Exercise :: Copy out, exactly and with nothing else, the stretch of lines that starts at the line containing "(473, 128) = (134, 181): green" and finishes at the end of the data.

Extracted material ::
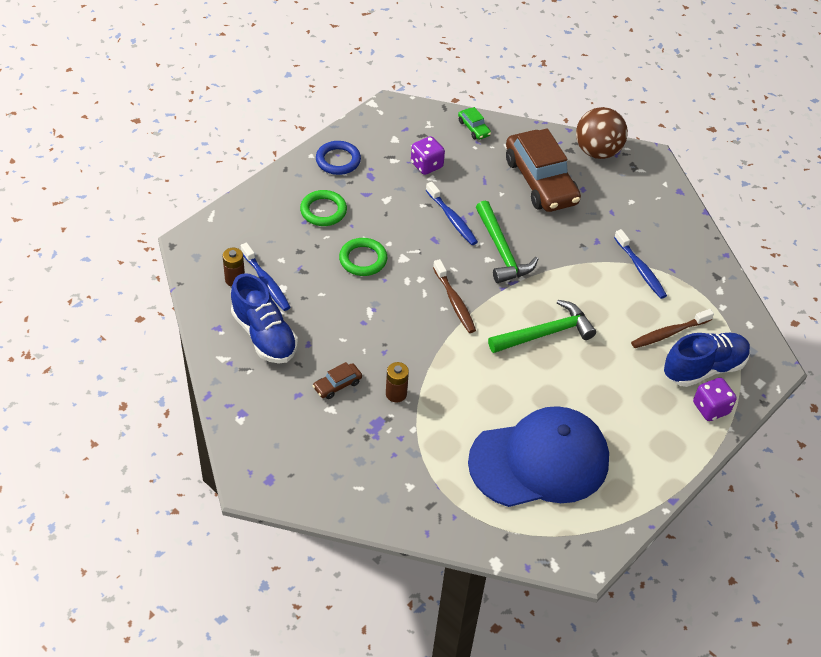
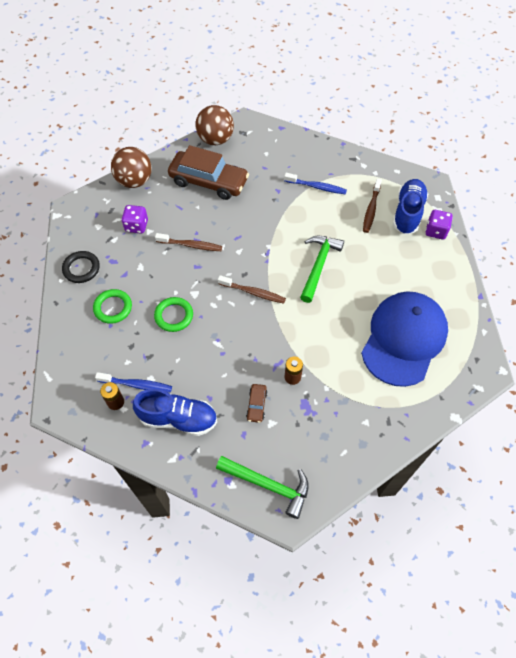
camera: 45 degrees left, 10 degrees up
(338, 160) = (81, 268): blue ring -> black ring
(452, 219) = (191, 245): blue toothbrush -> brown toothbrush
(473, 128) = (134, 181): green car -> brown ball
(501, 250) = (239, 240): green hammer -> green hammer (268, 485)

Output below ::
(473, 128) = (134, 181): green car -> brown ball
(501, 250) = (239, 240): green hammer -> green hammer (268, 485)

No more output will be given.